- About this exercise: When a line in the entries below contains the word "gray", copy that line.

- The data:
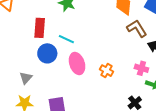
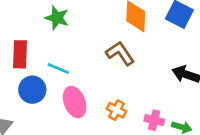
brown L-shape: (137, 28) -> (120, 53), moved
pink cross: (141, 68) -> (154, 120), moved

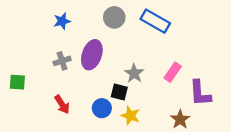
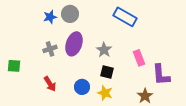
gray circle: (114, 17) -> (70, 14), moved
pink rectangle: (173, 72) -> (139, 58), turned -56
gray star: (134, 73) -> (104, 50), moved
black square: (119, 92) -> (107, 72), moved

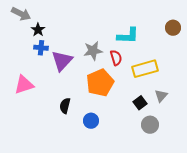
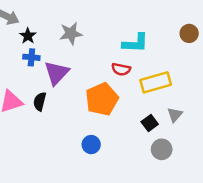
gray star: (93, 51) -> (71, 33), moved
red semicircle: (116, 58) -> (121, 69), turned 119
black semicircle: (65, 106) -> (40, 102), moved

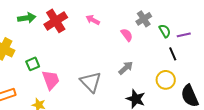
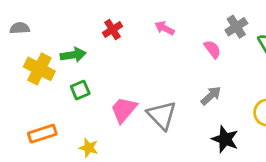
green arrow: (27, 18) -> (73, 55), moved
red cross: (56, 21) -> (113, 30), size x0.6
pink trapezoid: (51, 80) -> (124, 110), moved, turned -120

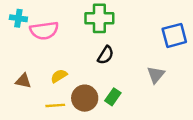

- Task result:
gray circle: (114, 17) -> (70, 14), moved
gray star: (134, 73) -> (104, 50), moved
gray star: (93, 51) -> (71, 33), moved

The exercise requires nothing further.